_Task to complete_
Recast the rows from the first one through the row containing "UTP: 13:47 -> 14:27", inclusive, as a JSON list of strings with one string per row and blank lines left out.

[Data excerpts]
= = = = = = =

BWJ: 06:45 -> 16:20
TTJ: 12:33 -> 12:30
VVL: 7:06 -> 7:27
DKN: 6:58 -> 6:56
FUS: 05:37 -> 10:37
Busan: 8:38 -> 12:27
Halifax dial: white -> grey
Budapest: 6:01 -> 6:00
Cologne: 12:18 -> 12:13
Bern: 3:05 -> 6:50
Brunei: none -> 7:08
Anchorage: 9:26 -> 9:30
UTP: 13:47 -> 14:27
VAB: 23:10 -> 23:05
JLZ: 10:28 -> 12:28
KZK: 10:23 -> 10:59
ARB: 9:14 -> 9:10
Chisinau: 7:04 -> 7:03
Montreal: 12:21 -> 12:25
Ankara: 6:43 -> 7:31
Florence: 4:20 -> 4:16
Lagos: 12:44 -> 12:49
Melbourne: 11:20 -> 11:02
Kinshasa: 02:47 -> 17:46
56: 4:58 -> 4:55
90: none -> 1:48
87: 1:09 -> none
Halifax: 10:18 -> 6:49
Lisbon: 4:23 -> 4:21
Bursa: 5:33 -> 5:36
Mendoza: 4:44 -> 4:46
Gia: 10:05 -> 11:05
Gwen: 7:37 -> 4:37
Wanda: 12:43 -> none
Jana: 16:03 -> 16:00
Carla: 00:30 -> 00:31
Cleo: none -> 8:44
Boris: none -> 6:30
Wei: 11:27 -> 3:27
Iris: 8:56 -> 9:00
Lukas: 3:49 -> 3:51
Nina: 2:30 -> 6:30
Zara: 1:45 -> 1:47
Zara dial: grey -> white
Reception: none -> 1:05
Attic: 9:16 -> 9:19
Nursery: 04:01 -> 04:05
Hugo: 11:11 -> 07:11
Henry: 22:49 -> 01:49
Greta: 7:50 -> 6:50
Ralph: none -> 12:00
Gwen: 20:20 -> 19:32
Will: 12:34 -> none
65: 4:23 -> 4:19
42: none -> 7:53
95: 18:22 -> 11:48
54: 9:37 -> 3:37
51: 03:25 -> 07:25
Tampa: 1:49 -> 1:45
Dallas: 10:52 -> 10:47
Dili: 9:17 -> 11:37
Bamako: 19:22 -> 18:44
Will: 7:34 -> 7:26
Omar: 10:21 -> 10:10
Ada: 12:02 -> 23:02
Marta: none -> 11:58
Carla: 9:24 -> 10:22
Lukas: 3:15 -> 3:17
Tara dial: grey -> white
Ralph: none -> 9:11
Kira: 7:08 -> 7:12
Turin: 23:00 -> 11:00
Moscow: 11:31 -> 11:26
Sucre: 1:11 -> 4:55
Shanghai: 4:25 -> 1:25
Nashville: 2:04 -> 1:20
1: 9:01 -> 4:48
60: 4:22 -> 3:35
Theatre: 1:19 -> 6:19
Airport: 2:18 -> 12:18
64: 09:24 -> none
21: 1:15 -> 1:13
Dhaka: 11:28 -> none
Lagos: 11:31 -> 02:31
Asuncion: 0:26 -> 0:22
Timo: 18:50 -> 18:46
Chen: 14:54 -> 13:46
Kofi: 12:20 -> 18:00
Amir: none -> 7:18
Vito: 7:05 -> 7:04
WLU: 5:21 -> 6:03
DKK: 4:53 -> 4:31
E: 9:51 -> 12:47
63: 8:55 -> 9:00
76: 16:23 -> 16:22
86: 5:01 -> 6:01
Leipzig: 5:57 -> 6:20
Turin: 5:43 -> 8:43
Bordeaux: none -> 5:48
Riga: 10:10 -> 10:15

= = = = = = =

_Full answer_
[
  "BWJ: 06:45 -> 16:20",
  "TTJ: 12:33 -> 12:30",
  "VVL: 7:06 -> 7:27",
  "DKN: 6:58 -> 6:56",
  "FUS: 05:37 -> 10:37",
  "Busan: 8:38 -> 12:27",
  "Halifax dial: white -> grey",
  "Budapest: 6:01 -> 6:00",
  "Cologne: 12:18 -> 12:13",
  "Bern: 3:05 -> 6:50",
  "Brunei: none -> 7:08",
  "Anchorage: 9:26 -> 9:30",
  "UTP: 13:47 -> 14:27"
]